■ **What you have to do**: Return the records below verbatim, beginning at the line that contains "from the front?" and continuing through the final line of the records.

[START Data provided]

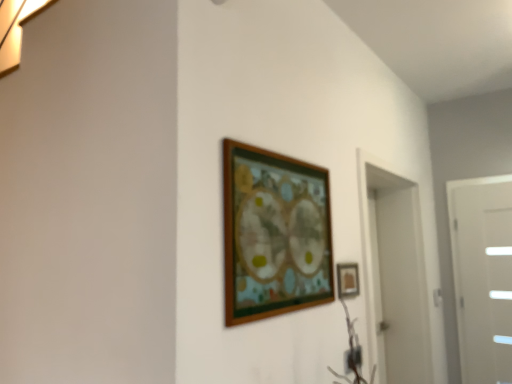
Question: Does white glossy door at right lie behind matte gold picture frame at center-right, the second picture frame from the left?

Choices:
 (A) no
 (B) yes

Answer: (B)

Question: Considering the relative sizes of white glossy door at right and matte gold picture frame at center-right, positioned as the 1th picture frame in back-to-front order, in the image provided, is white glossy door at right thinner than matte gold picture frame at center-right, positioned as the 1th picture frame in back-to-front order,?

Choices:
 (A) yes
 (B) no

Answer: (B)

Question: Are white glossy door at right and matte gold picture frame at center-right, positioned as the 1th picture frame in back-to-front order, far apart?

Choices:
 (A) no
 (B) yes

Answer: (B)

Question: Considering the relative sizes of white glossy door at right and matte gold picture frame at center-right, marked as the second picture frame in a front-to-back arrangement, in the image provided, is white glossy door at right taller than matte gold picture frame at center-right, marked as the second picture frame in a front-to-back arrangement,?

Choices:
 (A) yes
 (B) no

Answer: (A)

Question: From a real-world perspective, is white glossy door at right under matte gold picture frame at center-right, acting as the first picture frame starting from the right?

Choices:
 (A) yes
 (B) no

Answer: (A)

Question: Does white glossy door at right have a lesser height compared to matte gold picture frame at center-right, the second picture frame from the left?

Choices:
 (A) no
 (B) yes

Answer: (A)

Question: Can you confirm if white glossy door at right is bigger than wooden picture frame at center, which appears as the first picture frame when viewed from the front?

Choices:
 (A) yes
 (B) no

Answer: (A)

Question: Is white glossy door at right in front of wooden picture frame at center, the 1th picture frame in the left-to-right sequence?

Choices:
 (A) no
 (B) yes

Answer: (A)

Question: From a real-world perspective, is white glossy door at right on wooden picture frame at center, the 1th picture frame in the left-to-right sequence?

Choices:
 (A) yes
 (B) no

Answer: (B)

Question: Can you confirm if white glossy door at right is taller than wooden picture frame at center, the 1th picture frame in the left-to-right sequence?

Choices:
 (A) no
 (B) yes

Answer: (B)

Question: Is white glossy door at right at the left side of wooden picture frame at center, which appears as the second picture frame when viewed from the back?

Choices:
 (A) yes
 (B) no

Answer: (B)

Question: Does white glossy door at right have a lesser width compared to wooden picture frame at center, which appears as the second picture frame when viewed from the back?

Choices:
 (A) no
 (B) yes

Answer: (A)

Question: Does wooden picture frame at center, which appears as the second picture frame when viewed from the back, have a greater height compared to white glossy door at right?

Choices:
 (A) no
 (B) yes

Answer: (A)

[END Data provided]

■ **Expected output**:
Question: Can you confirm if white glossy door at right is bigger than wooden picture frame at center, which appears as the first picture frame when viewed from the front?

Choices:
 (A) yes
 (B) no

Answer: (A)

Question: Is white glossy door at right in front of wooden picture frame at center, the 1th picture frame in the left-to-right sequence?

Choices:
 (A) no
 (B) yes

Answer: (A)

Question: From a real-world perspective, is white glossy door at right on wooden picture frame at center, the 1th picture frame in the left-to-right sequence?

Choices:
 (A) yes
 (B) no

Answer: (B)

Question: Can you confirm if white glossy door at right is taller than wooden picture frame at center, the 1th picture frame in the left-to-right sequence?

Choices:
 (A) no
 (B) yes

Answer: (B)

Question: Is white glossy door at right at the left side of wooden picture frame at center, which appears as the second picture frame when viewed from the back?

Choices:
 (A) yes
 (B) no

Answer: (B)

Question: Does white glossy door at right have a lesser width compared to wooden picture frame at center, which appears as the second picture frame when viewed from the back?

Choices:
 (A) no
 (B) yes

Answer: (A)

Question: Does wooden picture frame at center, which appears as the second picture frame when viewed from the back, have a greater height compared to white glossy door at right?

Choices:
 (A) no
 (B) yes

Answer: (A)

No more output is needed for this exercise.